[Start Dataset excerpts]

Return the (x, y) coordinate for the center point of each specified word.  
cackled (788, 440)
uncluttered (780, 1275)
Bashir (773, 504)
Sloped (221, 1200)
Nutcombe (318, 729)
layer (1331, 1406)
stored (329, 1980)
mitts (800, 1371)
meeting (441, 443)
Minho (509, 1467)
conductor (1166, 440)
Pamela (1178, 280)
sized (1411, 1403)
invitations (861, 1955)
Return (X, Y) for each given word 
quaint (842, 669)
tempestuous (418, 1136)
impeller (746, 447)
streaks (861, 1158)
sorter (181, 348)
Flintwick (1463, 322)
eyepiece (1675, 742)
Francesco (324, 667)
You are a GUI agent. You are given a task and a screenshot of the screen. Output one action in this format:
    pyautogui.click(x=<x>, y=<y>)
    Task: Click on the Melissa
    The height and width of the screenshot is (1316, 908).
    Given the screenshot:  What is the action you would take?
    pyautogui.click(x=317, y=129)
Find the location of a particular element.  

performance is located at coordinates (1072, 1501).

[End Dataset excerpts]

Stated goal -
Copy out every line of the entries above, word for word and without any changes.

Answer -
Return the (x, y) coordinate for the center point of each specified word.  
cackled (788, 440)
uncluttered (780, 1275)
Bashir (773, 504)
Sloped (221, 1200)
Nutcombe (318, 729)
layer (1331, 1406)
stored (329, 1980)
mitts (800, 1371)
meeting (441, 443)
Minho (509, 1467)
conductor (1166, 440)
Pamela (1178, 280)
sized (1411, 1403)
invitations (861, 1955)
Return (X, Y) for each given word 
quaint (842, 669)
tempestuous (418, 1136)
impeller (746, 447)
streaks (861, 1158)
sorter (181, 348)
Flintwick (1463, 322)
eyepiece (1675, 742)
Francesco (324, 667)
You are a GUI agent. You are given a task and a screenshot of the screen. Output one action in this format:
    pyautogui.click(x=<x>, y=<y>)
    Task: Click on the Melissa
    The height and width of the screenshot is (1316, 908).
    Given the screenshot:  What is the action you would take?
    pyautogui.click(x=317, y=129)
Find the location of a particular element.  

performance is located at coordinates (1072, 1501).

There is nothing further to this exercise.